____ Provided entries

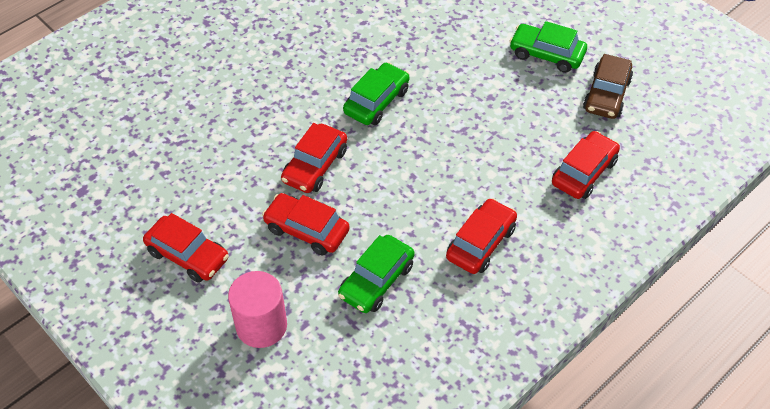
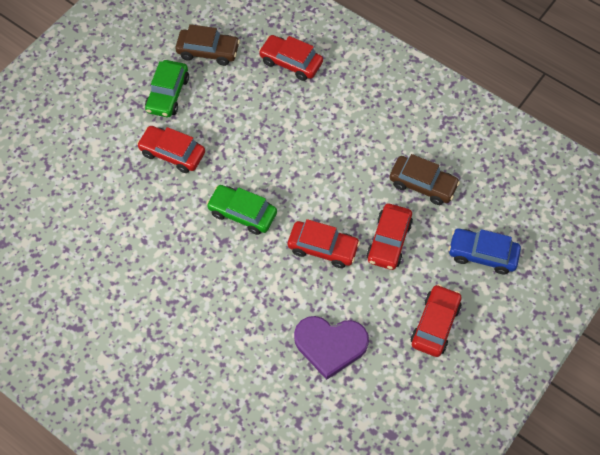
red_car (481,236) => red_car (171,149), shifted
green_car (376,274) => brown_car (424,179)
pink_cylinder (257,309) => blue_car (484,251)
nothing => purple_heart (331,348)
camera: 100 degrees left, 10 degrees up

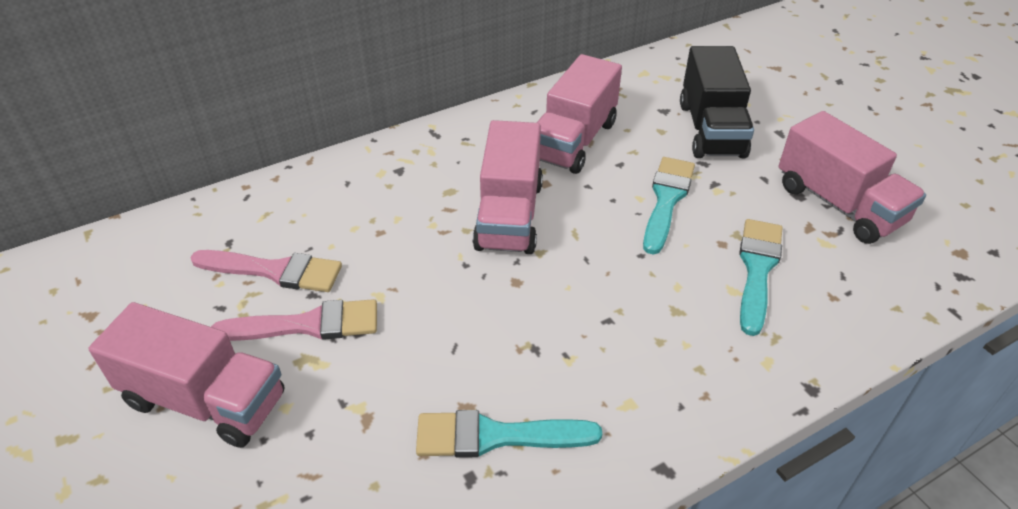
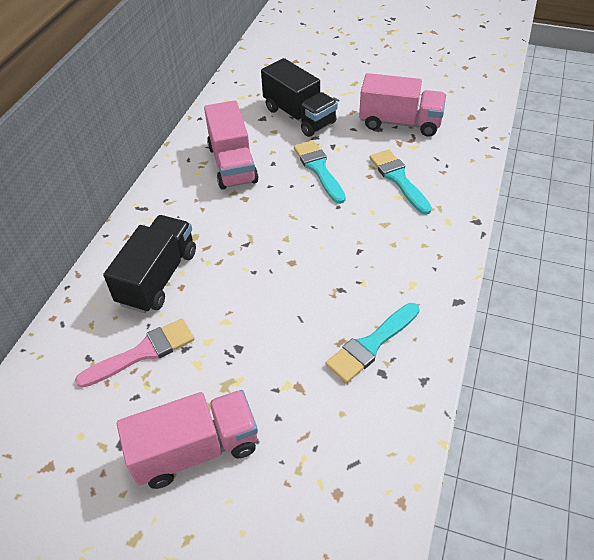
pink_truck (508,187) => nothing
pink_brush (294,320) => nothing
nothing => black_truck (149,264)
camera: 40 degrees left, 5 degrees up

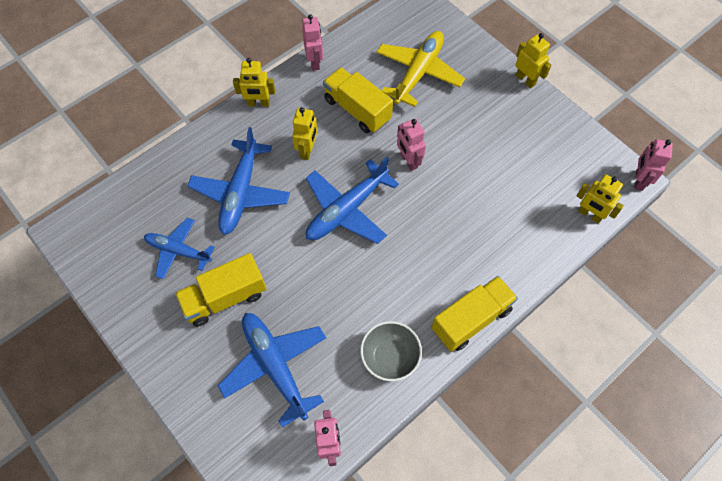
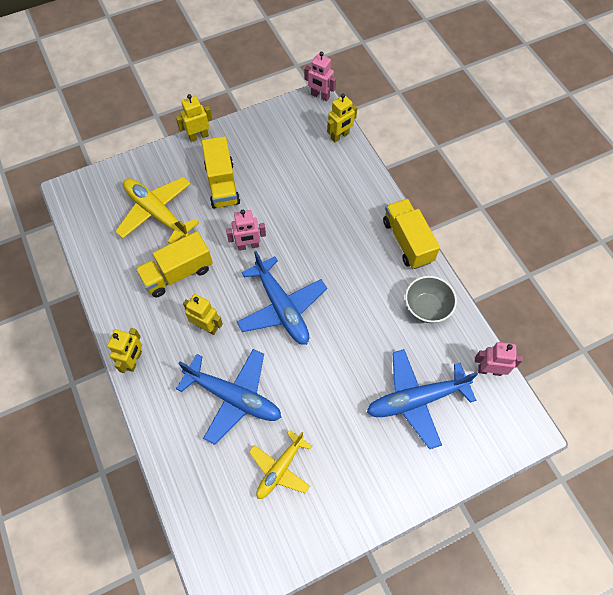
pink_robot (312,42) => nothing
blue_plane (179,248) => yellow_plane (280,464)
yellow_truck (220,290) => yellow_truck (221,172), shifted
camera: 75 degrees left, 0 degrees up

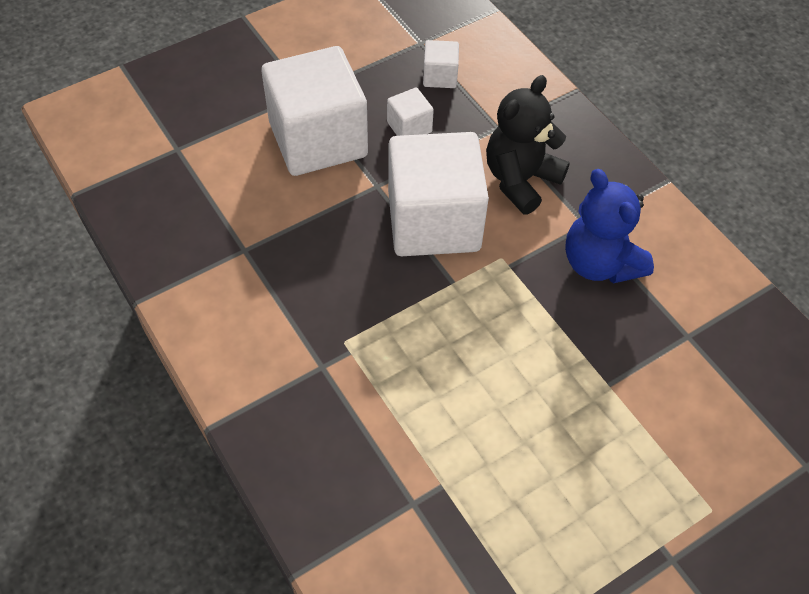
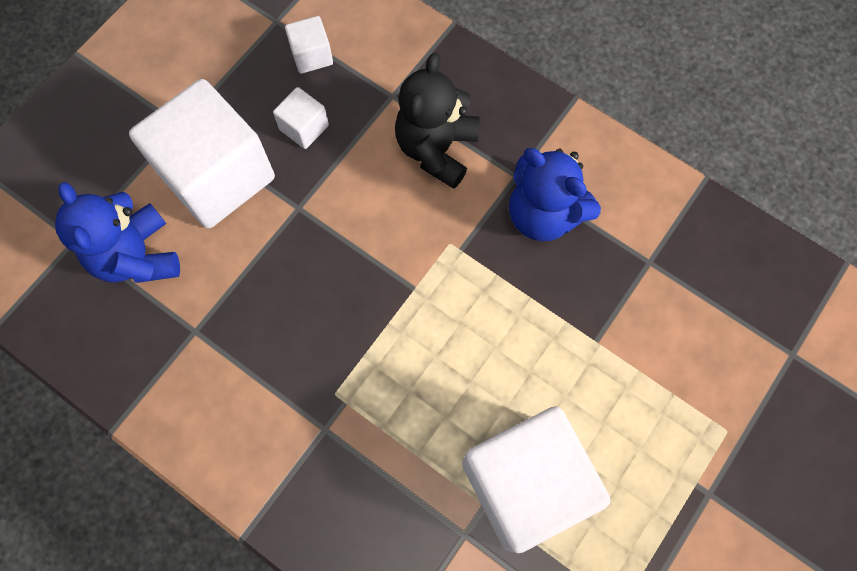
white_cube (438,194) => white_cube (536,479), shifted
nothing => blue_teddy_bear (117,232)
camera: 20 degrees left, 15 degrees up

________

**Exercise objective**. Please output the data above exactly as given, omitting every picture.

**Exercise result**.
red_car (481,236) => red_car (171,149), shifted
green_car (376,274) => brown_car (424,179)
pink_cylinder (257,309) => blue_car (484,251)
nothing => purple_heart (331,348)
camera: 100 degrees left, 10 degrees up

pink_truck (508,187) => nothing
pink_brush (294,320) => nothing
nothing => black_truck (149,264)
camera: 40 degrees left, 5 degrees up

pink_robot (312,42) => nothing
blue_plane (179,248) => yellow_plane (280,464)
yellow_truck (220,290) => yellow_truck (221,172), shifted
camera: 75 degrees left, 0 degrees up

white_cube (438,194) => white_cube (536,479), shifted
nothing => blue_teddy_bear (117,232)
camera: 20 degrees left, 15 degrees up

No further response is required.